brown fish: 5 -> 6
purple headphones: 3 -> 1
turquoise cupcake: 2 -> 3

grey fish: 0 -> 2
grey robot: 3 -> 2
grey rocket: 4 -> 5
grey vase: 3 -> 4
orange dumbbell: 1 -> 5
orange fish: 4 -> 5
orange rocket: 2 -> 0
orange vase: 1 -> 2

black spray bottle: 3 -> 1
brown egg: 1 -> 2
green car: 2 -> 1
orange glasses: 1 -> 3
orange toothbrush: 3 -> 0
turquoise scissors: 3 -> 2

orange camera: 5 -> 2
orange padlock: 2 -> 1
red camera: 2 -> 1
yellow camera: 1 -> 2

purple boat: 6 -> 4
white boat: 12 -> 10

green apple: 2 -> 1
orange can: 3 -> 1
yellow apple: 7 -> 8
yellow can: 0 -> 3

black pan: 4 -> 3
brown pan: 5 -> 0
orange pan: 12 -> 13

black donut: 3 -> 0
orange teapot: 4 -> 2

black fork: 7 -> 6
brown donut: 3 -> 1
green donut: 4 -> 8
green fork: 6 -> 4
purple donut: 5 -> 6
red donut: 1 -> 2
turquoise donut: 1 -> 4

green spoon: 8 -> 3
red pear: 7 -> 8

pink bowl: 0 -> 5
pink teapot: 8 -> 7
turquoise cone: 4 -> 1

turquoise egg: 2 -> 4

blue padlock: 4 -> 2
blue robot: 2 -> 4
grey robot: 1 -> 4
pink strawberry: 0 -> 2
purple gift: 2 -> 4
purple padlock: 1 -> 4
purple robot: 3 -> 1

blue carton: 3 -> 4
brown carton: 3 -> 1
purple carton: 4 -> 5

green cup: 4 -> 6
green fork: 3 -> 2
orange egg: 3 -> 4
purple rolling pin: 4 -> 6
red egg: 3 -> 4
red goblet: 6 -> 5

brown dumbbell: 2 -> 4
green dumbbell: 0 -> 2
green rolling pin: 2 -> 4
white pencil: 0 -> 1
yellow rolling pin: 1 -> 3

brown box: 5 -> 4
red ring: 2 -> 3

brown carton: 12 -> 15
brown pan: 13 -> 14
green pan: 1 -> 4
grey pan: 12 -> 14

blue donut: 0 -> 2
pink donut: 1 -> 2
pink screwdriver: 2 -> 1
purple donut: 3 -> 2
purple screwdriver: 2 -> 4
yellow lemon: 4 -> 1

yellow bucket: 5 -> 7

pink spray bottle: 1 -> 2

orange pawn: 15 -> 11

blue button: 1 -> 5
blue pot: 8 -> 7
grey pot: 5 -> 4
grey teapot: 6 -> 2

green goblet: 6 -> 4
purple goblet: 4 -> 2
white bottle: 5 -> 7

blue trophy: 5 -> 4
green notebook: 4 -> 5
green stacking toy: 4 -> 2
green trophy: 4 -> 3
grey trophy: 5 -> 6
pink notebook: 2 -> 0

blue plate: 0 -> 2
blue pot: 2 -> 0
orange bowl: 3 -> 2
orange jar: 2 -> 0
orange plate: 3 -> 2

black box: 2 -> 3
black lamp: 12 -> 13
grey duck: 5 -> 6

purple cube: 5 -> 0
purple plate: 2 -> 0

Problem requirements:
Print out the entire listing above without any change.

Exercise response:
brown fish: 5 -> 6
purple headphones: 3 -> 1
turquoise cupcake: 2 -> 3

grey fish: 0 -> 2
grey robot: 3 -> 2
grey rocket: 4 -> 5
grey vase: 3 -> 4
orange dumbbell: 1 -> 5
orange fish: 4 -> 5
orange rocket: 2 -> 0
orange vase: 1 -> 2

black spray bottle: 3 -> 1
brown egg: 1 -> 2
green car: 2 -> 1
orange glasses: 1 -> 3
orange toothbrush: 3 -> 0
turquoise scissors: 3 -> 2

orange camera: 5 -> 2
orange padlock: 2 -> 1
red camera: 2 -> 1
yellow camera: 1 -> 2

purple boat: 6 -> 4
white boat: 12 -> 10

green apple: 2 -> 1
orange can: 3 -> 1
yellow apple: 7 -> 8
yellow can: 0 -> 3

black pan: 4 -> 3
brown pan: 5 -> 0
orange pan: 12 -> 13

black donut: 3 -> 0
orange teapot: 4 -> 2

black fork: 7 -> 6
brown donut: 3 -> 1
green donut: 4 -> 8
green fork: 6 -> 4
purple donut: 5 -> 6
red donut: 1 -> 2
turquoise donut: 1 -> 4

green spoon: 8 -> 3
red pear: 7 -> 8

pink bowl: 0 -> 5
pink teapot: 8 -> 7
turquoise cone: 4 -> 1

turquoise egg: 2 -> 4

blue padlock: 4 -> 2
blue robot: 2 -> 4
grey robot: 1 -> 4
pink strawberry: 0 -> 2
purple gift: 2 -> 4
purple padlock: 1 -> 4
purple robot: 3 -> 1

blue carton: 3 -> 4
brown carton: 3 -> 1
purple carton: 4 -> 5

green cup: 4 -> 6
green fork: 3 -> 2
orange egg: 3 -> 4
purple rolling pin: 4 -> 6
red egg: 3 -> 4
red goblet: 6 -> 5

brown dumbbell: 2 -> 4
green dumbbell: 0 -> 2
green rolling pin: 2 -> 4
white pencil: 0 -> 1
yellow rolling pin: 1 -> 3

brown box: 5 -> 4
red ring: 2 -> 3

brown carton: 12 -> 15
brown pan: 13 -> 14
green pan: 1 -> 4
grey pan: 12 -> 14

blue donut: 0 -> 2
pink donut: 1 -> 2
pink screwdriver: 2 -> 1
purple donut: 3 -> 2
purple screwdriver: 2 -> 4
yellow lemon: 4 -> 1

yellow bucket: 5 -> 7

pink spray bottle: 1 -> 2

orange pawn: 15 -> 11

blue button: 1 -> 5
blue pot: 8 -> 7
grey pot: 5 -> 4
grey teapot: 6 -> 2

green goblet: 6 -> 4
purple goblet: 4 -> 2
white bottle: 5 -> 7

blue trophy: 5 -> 4
green notebook: 4 -> 5
green stacking toy: 4 -> 2
green trophy: 4 -> 3
grey trophy: 5 -> 6
pink notebook: 2 -> 0

blue plate: 0 -> 2
blue pot: 2 -> 0
orange bowl: 3 -> 2
orange jar: 2 -> 0
orange plate: 3 -> 2

black box: 2 -> 3
black lamp: 12 -> 13
grey duck: 5 -> 6

purple cube: 5 -> 0
purple plate: 2 -> 0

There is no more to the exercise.